+++ SUPPLIED RECORDS

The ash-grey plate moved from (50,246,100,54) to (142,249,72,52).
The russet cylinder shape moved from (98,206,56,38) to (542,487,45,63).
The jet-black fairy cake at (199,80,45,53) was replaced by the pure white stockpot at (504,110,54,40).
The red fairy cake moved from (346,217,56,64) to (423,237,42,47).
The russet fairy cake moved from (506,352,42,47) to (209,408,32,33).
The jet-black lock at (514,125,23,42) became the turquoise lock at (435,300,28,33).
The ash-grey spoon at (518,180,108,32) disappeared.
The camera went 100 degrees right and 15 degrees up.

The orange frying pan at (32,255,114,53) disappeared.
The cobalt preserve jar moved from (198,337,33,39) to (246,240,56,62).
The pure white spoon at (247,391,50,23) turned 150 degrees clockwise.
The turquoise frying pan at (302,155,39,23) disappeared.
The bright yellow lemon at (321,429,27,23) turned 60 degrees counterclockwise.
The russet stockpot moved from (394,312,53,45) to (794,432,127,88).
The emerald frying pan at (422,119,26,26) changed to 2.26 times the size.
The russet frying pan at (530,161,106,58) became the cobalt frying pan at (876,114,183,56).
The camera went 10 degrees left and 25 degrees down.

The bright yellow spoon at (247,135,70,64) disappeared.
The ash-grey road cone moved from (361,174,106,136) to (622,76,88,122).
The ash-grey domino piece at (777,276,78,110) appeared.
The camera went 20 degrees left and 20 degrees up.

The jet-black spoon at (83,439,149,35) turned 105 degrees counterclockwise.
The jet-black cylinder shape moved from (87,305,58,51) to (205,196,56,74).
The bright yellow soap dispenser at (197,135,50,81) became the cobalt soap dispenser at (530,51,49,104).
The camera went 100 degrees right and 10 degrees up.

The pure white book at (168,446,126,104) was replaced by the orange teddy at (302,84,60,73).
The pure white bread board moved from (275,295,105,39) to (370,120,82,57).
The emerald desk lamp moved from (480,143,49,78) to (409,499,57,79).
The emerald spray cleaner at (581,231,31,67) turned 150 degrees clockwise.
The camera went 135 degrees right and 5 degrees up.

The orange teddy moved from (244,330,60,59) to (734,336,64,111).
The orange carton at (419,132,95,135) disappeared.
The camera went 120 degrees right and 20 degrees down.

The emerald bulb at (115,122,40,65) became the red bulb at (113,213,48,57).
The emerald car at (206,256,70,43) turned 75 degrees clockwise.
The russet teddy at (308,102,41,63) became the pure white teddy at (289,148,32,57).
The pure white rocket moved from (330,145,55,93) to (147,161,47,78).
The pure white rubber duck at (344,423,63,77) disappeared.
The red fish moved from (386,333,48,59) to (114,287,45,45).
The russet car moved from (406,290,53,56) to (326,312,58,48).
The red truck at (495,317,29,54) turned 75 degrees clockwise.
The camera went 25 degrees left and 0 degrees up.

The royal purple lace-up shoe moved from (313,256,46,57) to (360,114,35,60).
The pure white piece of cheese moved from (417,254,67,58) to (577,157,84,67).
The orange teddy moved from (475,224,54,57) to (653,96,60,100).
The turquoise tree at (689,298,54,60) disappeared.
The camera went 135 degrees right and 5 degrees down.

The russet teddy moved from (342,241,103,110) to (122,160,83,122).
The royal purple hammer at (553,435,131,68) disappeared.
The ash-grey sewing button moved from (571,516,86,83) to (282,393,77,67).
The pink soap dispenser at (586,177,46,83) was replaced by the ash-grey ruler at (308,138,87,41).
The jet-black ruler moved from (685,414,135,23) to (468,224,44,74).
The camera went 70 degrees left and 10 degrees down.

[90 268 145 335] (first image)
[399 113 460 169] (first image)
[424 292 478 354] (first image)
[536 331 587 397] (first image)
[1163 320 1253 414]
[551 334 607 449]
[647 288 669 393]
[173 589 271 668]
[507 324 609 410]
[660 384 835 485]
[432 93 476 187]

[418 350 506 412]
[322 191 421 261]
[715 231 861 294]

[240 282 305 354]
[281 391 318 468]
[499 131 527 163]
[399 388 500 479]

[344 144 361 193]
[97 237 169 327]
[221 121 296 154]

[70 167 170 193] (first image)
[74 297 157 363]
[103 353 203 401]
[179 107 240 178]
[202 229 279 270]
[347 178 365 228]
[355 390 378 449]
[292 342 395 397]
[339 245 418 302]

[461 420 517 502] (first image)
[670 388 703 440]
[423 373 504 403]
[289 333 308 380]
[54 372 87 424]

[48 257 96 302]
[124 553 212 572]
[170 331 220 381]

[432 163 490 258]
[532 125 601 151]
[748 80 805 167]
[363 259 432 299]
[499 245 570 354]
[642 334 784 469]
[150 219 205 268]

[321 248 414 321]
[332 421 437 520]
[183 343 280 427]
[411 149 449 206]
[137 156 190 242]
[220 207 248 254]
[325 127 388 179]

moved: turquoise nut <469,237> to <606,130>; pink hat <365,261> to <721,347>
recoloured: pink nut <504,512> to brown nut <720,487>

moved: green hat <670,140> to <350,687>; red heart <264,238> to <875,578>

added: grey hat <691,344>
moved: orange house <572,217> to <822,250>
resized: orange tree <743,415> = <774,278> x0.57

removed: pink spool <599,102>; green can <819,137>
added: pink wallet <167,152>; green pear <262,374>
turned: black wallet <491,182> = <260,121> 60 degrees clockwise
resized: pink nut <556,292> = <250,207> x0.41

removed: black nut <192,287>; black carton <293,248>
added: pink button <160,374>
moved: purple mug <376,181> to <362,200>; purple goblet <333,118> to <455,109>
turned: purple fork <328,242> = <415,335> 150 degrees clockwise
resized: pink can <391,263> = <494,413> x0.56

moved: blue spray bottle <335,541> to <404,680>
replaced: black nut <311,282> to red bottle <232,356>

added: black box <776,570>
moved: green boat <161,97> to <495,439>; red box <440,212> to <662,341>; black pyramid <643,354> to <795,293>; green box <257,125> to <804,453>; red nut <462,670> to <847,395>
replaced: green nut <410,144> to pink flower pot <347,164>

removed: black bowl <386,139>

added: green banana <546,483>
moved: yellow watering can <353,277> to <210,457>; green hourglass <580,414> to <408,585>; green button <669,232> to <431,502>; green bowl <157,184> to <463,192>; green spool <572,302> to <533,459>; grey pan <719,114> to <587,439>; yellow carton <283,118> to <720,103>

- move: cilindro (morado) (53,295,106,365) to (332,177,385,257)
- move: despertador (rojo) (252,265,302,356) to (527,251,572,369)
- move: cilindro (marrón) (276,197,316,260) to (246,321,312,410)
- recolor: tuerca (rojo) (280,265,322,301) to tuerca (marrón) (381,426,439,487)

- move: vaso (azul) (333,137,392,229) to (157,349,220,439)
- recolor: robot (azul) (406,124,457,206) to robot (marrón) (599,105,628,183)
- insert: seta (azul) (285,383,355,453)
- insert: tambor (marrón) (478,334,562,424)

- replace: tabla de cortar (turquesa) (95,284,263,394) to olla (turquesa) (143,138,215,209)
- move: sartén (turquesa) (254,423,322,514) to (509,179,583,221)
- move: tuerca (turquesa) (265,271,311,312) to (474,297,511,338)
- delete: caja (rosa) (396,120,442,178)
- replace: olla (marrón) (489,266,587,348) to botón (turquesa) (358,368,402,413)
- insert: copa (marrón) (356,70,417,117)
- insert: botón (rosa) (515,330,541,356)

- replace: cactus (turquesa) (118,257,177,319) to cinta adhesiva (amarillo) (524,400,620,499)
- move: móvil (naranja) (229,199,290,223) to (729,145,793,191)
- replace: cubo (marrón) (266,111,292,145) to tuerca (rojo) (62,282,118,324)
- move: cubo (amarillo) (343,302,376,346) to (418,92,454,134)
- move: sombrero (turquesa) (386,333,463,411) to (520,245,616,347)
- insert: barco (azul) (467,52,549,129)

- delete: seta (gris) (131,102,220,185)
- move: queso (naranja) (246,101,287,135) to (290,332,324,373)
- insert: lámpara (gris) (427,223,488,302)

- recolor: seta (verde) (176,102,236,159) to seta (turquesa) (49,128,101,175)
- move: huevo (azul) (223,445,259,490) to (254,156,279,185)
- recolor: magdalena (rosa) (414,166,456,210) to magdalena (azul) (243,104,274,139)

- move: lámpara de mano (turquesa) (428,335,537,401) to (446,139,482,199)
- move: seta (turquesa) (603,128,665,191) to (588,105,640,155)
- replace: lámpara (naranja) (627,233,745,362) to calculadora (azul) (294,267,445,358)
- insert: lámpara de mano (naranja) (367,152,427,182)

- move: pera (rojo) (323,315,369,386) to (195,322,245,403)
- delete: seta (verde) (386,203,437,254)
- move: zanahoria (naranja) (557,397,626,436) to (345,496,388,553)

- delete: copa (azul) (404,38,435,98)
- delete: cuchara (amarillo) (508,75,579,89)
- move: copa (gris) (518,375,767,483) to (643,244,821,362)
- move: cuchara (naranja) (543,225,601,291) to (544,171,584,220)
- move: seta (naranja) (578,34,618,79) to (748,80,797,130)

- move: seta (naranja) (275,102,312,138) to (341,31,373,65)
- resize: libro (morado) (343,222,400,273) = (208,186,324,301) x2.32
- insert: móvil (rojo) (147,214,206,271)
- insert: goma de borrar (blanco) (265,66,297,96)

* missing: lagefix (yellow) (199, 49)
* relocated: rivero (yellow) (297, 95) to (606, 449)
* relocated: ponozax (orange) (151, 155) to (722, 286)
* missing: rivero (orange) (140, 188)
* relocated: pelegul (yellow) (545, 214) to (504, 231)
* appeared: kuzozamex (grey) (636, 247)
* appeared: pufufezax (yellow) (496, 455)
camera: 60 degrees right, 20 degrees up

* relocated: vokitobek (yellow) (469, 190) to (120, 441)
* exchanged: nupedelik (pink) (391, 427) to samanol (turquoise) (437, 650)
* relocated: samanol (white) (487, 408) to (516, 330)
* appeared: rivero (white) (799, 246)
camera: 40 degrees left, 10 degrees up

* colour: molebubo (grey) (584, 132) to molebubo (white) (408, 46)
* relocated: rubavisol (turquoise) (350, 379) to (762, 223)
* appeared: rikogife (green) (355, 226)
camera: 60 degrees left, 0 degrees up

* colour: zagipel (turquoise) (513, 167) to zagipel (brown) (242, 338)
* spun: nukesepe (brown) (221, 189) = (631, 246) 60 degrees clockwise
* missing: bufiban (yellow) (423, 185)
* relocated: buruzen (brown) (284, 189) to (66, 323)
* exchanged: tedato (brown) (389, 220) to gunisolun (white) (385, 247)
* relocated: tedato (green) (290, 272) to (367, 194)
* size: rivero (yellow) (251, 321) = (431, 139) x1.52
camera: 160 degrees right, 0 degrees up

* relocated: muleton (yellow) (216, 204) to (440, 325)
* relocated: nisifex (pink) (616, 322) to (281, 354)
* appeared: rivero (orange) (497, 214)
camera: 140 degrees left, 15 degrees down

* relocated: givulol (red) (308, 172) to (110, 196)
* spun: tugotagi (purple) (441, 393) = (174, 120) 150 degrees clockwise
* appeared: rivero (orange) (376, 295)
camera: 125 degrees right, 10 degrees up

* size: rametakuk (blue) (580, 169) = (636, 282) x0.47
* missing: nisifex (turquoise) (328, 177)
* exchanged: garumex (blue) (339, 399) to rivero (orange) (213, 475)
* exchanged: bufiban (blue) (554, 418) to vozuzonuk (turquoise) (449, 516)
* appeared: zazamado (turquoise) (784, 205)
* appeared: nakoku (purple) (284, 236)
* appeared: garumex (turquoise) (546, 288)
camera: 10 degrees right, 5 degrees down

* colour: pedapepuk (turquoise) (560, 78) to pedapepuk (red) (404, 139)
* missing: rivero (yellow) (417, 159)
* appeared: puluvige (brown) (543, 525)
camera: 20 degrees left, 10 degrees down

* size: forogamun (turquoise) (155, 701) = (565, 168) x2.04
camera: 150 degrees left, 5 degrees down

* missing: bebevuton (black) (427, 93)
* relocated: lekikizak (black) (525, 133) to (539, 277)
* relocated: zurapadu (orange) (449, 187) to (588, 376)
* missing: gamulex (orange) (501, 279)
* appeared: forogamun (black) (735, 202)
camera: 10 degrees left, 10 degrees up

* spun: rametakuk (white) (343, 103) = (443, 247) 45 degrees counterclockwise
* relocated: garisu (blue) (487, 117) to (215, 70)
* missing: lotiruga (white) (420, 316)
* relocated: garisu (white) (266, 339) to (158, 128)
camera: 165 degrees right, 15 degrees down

++++++

## [DIRECTIONS]
Copy the records above exactly, beginning at the line that contains "to (504, 231)" and stopping after the line that contains "(yellow) (496, 455)".

## [OUTPUT]
* relocated: pelegul (yellow) (545, 214) to (504, 231)
* appeared: kuzozamex (grey) (636, 247)
* appeared: pufufezax (yellow) (496, 455)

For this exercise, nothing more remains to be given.